[Collection entries]
☆ ☆ ☆

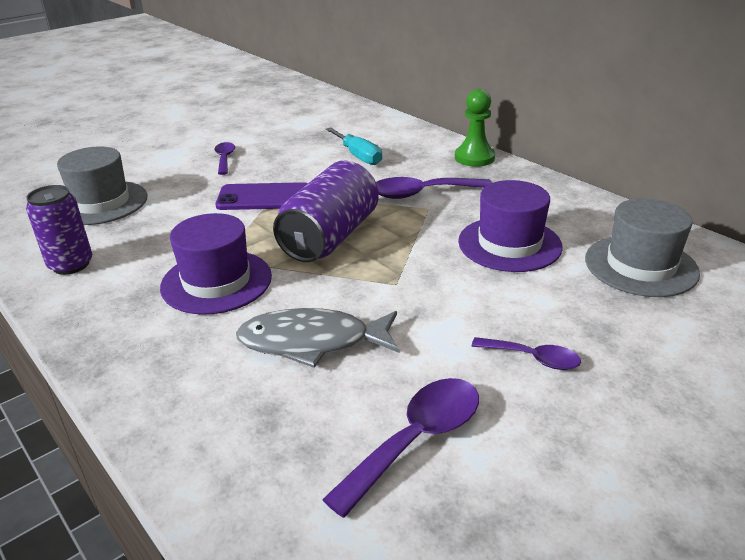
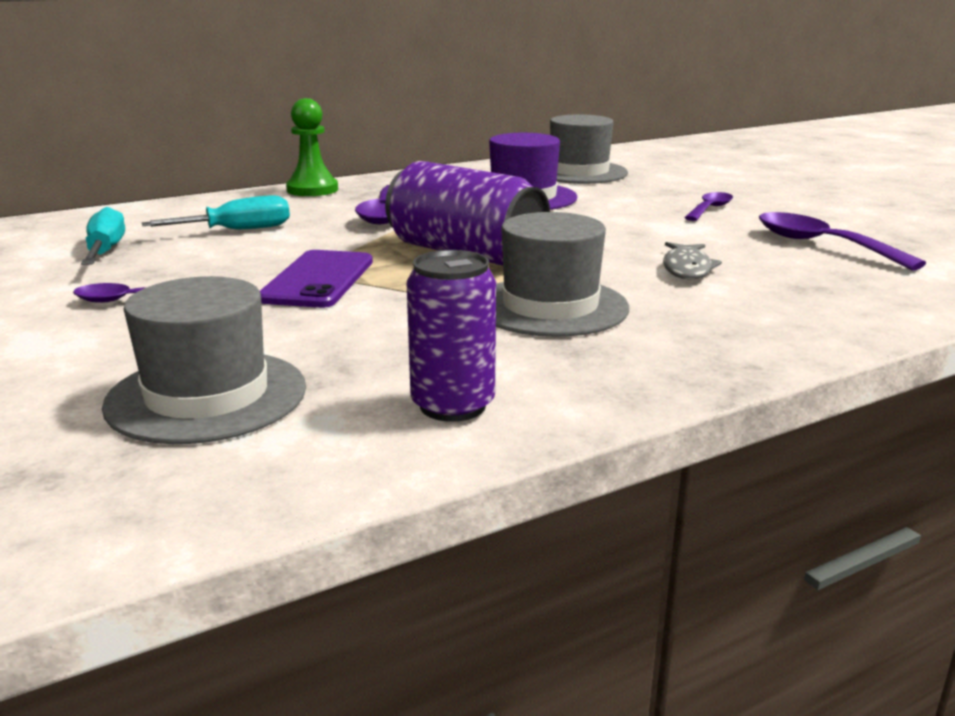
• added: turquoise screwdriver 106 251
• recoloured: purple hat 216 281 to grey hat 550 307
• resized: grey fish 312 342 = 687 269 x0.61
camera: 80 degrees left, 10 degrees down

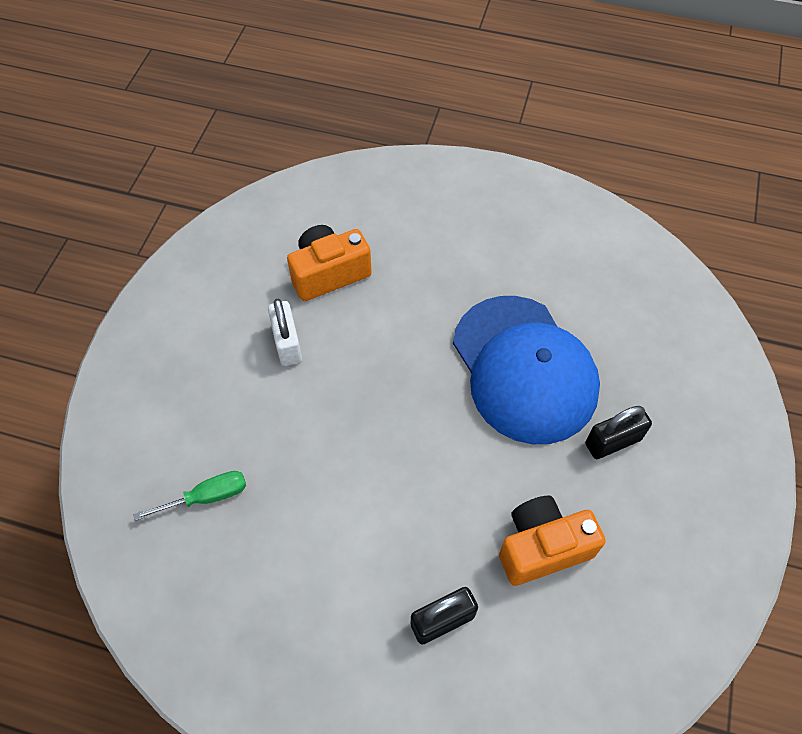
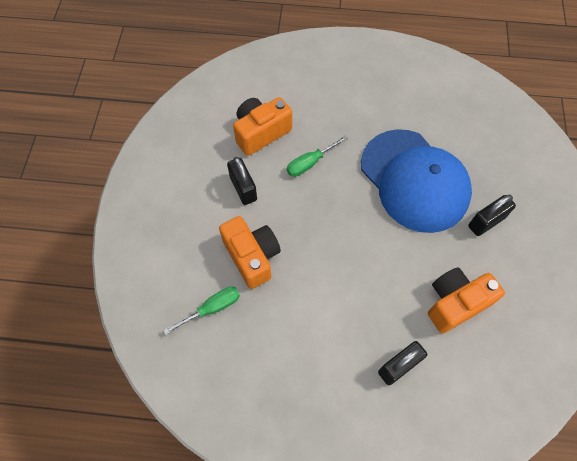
• added: orange camera 252 256
• added: green screwdriver 309 163
• recoloured: white padlock 287 343 to black padlock 243 188
camera: 10 degrees left, 5 degrees up

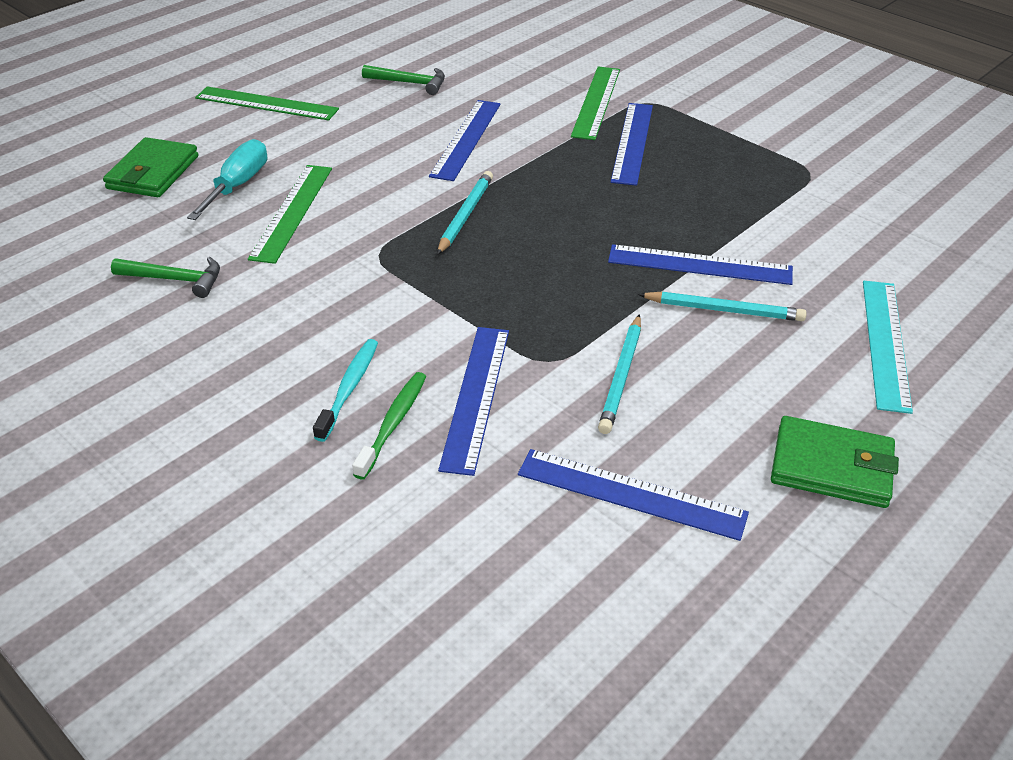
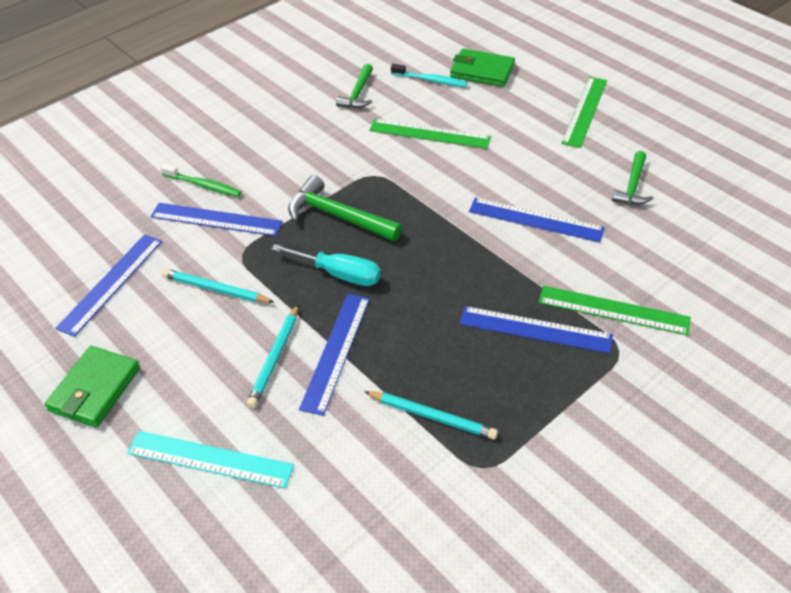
• added: green hammer 337 216
• moved: turquoise screwdriver 238 185 to 339 274
• moved: turquoise toothbrush 349 388 to 430 80
• moved: turquoise pencil 465 215 to 432 416
camera: 95 degrees right, 5 degrees up

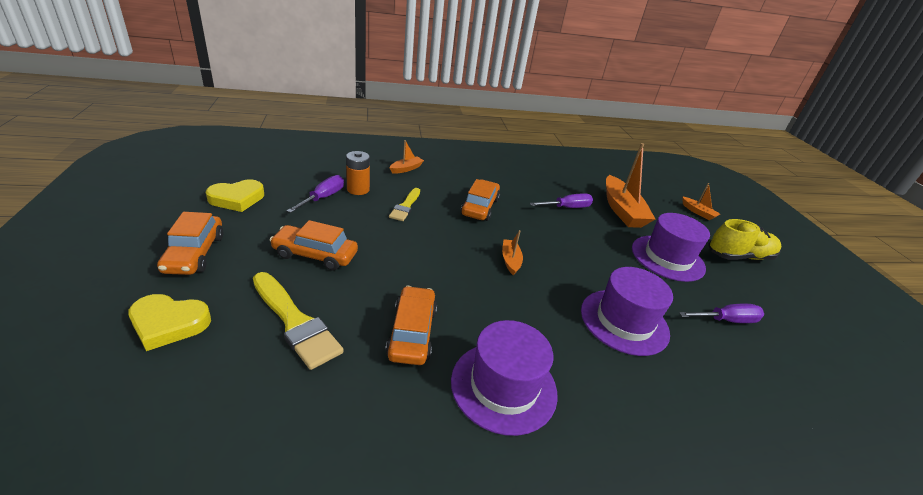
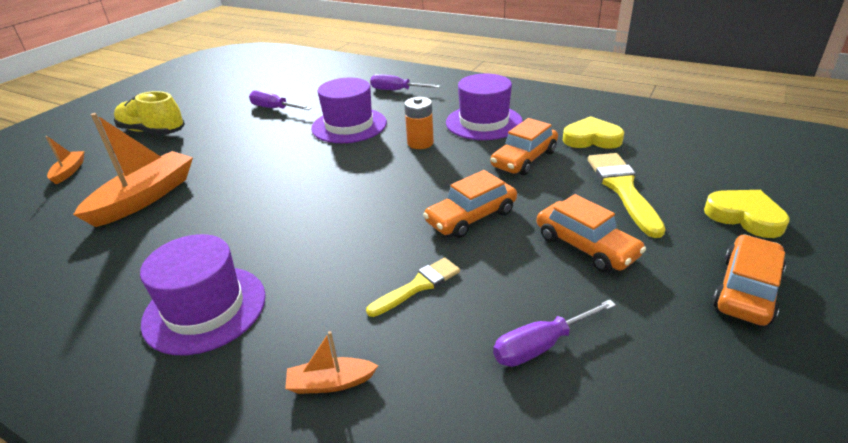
• removed: orange boat 510 260
• moved: yellow heart 237 199 to 591 138
• moved: orange battery 358 189 to 420 143
• moved: orange car 480 207 to 471 217
• moved: purple screwdriver 566 208 to 397 90
• moved: purple hat 667 258 to 205 308
camera: 135 degrees left, 0 degrees up

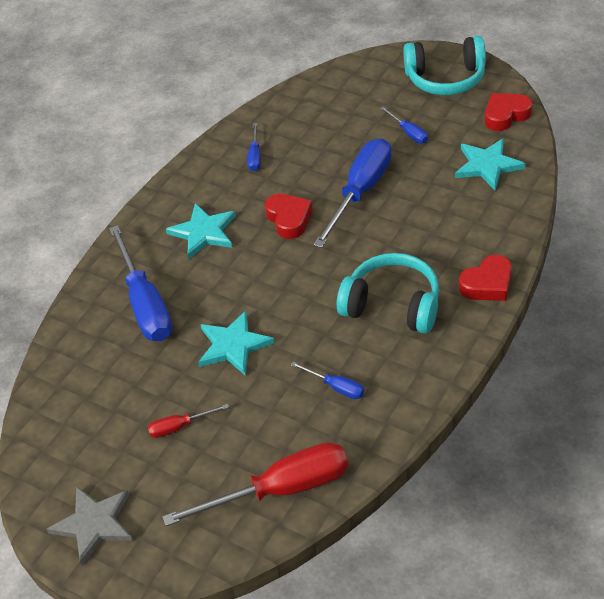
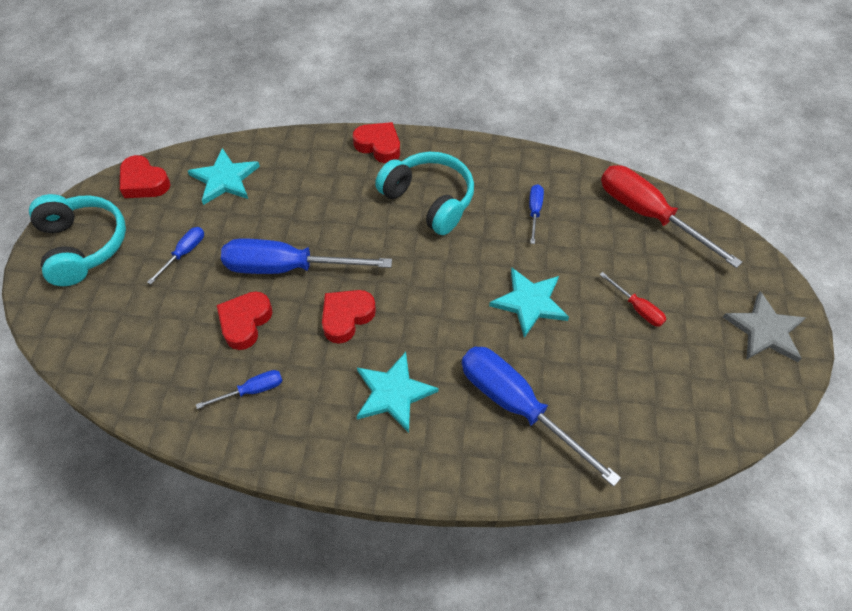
• added: red heart 245 322
• turned: blue screwdriver 145 304 = 517 406 90 degrees counterclockwise
• turned: turquoise headphones 392 305 = 429 200 135 degrees clockwise
camera: 120 degrees left, 10 degrees up

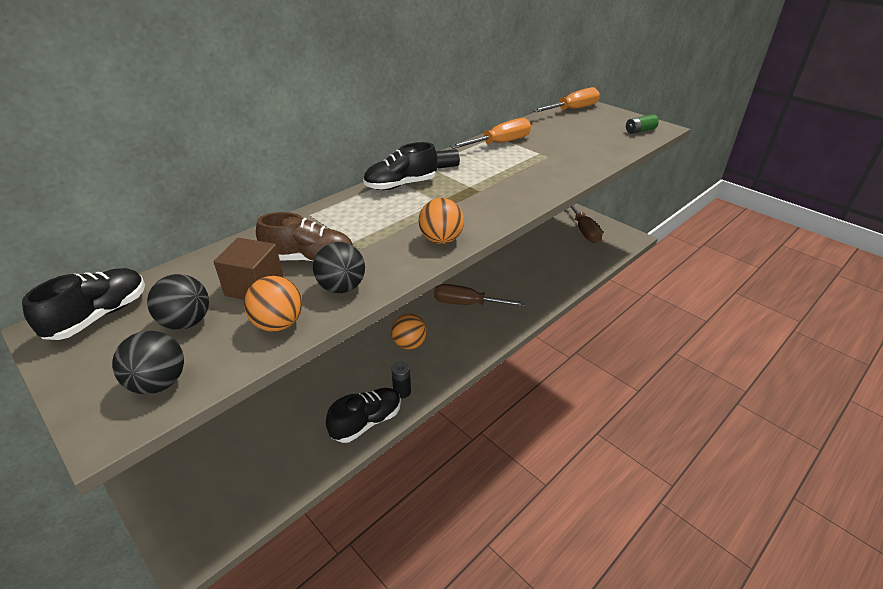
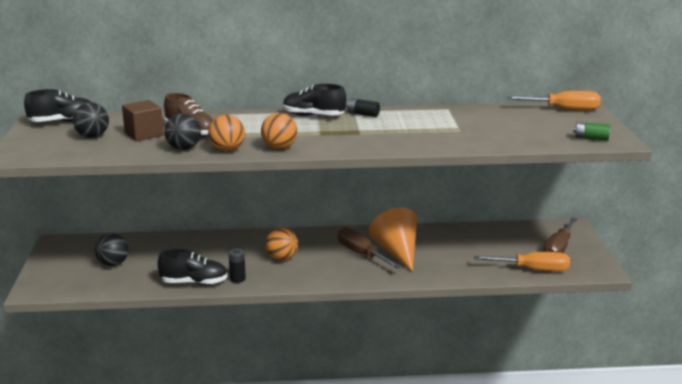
• added: orange cone 397 252
• moved: black ball 159 383 to 113 264
• moved: orange ball 278 324 to 227 150
• moved: orange screwdriver 500 143 to 532 270
camera: 40 degrees right, 15 degrees down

☆ ☆ ☆

● PROBLEM REQUIREMENTS: Please print the records above word for word, leaving every image out.

● EXPECTED ANSWER:
• added: turquoise screwdriver 106 251
• recoloured: purple hat 216 281 to grey hat 550 307
• resized: grey fish 312 342 = 687 269 x0.61
camera: 80 degrees left, 10 degrees down

• added: orange camera 252 256
• added: green screwdriver 309 163
• recoloured: white padlock 287 343 to black padlock 243 188
camera: 10 degrees left, 5 degrees up

• added: green hammer 337 216
• moved: turquoise screwdriver 238 185 to 339 274
• moved: turquoise toothbrush 349 388 to 430 80
• moved: turquoise pencil 465 215 to 432 416
camera: 95 degrees right, 5 degrees up

• removed: orange boat 510 260
• moved: yellow heart 237 199 to 591 138
• moved: orange battery 358 189 to 420 143
• moved: orange car 480 207 to 471 217
• moved: purple screwdriver 566 208 to 397 90
• moved: purple hat 667 258 to 205 308
camera: 135 degrees left, 0 degrees up

• added: red heart 245 322
• turned: blue screwdriver 145 304 = 517 406 90 degrees counterclockwise
• turned: turquoise headphones 392 305 = 429 200 135 degrees clockwise
camera: 120 degrees left, 10 degrees up

• added: orange cone 397 252
• moved: black ball 159 383 to 113 264
• moved: orange ball 278 324 to 227 150
• moved: orange screwdriver 500 143 to 532 270
camera: 40 degrees right, 15 degrees down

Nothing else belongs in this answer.